== INFORMATION SUPPLIED ==

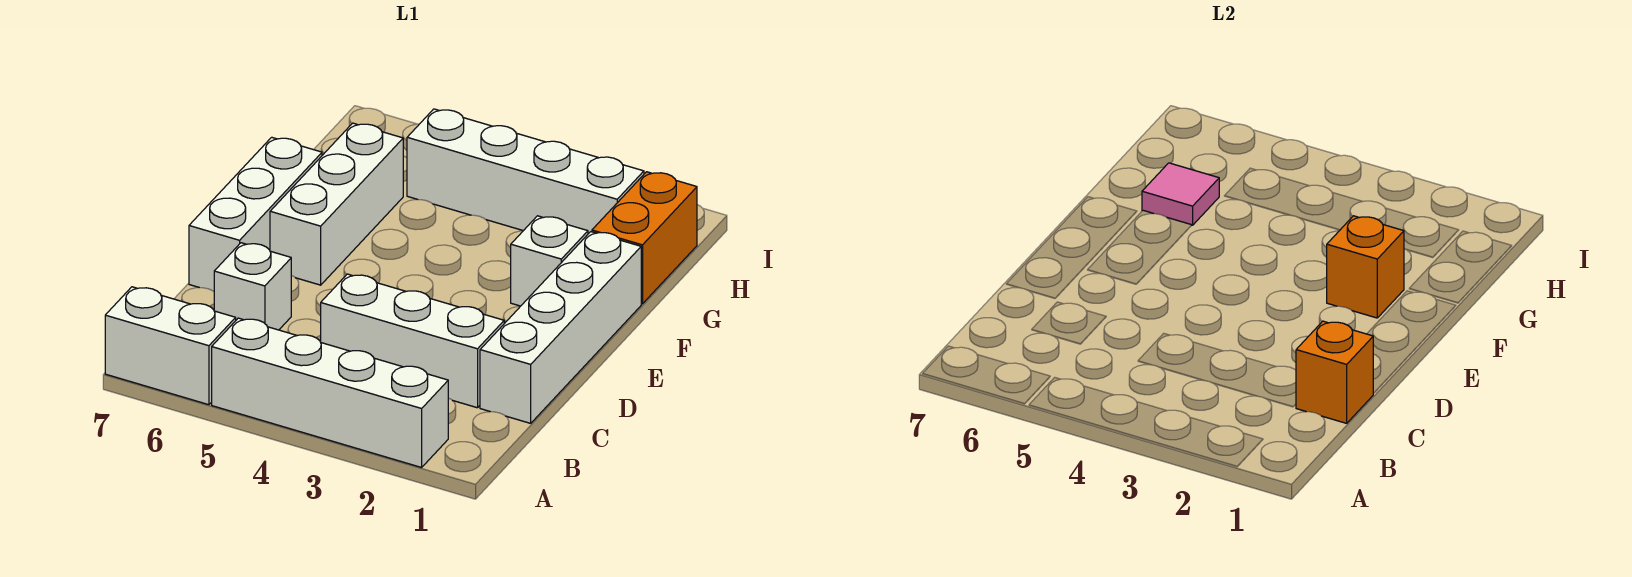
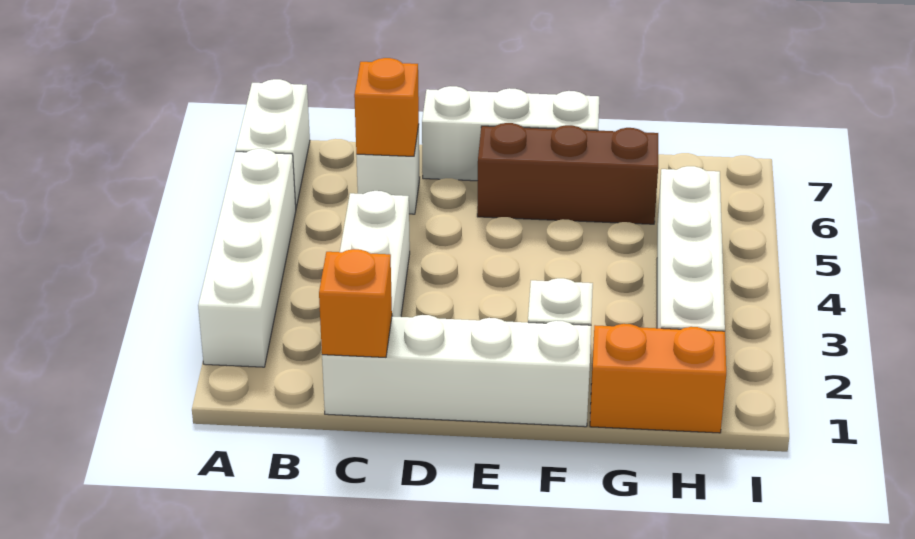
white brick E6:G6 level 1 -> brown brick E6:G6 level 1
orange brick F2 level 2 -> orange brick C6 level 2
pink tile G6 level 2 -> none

===

= BRIEF =
Reproduce exactly what appears from the line containing "orange brick F2" down to the final line of the data.

= YOUR RESPONSE =
orange brick F2 level 2 -> orange brick C6 level 2
pink tile G6 level 2 -> none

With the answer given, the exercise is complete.